» **Objective**:
Count how many lines in the Records below contain the string "indexed", with case counting, and reply with only that number.

------ Material for this exercise

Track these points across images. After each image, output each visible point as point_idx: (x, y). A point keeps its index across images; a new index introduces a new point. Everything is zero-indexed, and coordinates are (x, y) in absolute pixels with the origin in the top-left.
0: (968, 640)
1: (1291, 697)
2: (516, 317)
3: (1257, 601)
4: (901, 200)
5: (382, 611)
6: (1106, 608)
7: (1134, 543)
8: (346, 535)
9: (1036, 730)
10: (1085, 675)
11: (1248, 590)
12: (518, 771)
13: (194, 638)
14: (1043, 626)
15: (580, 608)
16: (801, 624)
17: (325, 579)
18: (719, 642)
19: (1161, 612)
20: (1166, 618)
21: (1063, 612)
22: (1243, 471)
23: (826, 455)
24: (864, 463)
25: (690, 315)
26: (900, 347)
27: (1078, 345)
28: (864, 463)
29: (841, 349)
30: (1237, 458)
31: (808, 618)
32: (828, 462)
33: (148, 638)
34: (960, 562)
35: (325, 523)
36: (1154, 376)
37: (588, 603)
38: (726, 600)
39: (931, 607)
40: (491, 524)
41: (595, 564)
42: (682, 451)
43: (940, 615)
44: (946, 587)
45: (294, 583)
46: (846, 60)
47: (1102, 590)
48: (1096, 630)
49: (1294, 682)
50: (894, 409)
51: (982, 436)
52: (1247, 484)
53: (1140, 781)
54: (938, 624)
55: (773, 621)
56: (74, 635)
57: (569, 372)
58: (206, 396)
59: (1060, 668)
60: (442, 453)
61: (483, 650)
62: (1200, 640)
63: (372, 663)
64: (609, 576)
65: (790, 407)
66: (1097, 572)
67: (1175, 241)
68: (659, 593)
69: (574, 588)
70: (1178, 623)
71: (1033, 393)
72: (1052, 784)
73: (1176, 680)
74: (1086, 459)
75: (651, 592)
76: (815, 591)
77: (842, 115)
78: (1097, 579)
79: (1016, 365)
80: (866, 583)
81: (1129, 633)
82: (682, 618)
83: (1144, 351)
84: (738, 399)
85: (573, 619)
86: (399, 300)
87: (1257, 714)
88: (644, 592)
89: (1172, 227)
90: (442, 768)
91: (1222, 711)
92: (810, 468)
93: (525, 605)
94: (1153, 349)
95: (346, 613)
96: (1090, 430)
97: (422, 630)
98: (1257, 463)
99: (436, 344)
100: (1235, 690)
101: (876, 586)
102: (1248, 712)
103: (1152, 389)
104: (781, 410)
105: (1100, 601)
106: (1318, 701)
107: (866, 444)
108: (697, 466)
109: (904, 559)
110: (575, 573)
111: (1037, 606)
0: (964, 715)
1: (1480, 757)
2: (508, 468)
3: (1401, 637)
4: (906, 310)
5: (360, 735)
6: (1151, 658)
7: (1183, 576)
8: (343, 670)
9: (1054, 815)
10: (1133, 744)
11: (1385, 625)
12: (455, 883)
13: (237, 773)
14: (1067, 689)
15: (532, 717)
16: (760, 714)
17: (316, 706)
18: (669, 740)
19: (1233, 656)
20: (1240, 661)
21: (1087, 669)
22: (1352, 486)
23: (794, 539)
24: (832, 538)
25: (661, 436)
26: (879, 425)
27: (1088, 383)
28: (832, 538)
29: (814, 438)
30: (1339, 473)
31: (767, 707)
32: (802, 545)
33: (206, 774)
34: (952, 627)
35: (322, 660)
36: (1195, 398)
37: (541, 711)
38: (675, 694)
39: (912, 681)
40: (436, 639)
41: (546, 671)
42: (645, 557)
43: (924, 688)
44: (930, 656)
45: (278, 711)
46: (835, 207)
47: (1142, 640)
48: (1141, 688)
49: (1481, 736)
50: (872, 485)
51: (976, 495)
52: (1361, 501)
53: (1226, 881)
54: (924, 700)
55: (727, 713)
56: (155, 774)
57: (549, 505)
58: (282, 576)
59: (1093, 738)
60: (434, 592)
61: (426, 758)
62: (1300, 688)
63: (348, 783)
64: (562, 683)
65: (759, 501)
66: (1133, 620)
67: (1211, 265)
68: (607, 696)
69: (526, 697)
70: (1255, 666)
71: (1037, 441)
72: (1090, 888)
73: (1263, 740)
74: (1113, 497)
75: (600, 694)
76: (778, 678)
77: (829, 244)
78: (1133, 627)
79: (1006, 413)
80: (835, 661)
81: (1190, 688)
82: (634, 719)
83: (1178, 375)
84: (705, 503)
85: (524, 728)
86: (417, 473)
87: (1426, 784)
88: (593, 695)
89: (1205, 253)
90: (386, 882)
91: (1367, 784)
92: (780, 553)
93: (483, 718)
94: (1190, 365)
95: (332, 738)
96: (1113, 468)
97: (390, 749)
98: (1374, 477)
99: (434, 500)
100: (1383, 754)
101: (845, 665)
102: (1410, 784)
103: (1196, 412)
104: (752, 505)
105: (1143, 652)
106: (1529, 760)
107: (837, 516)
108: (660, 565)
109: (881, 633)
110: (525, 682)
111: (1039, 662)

------------

» **Correct response**:
1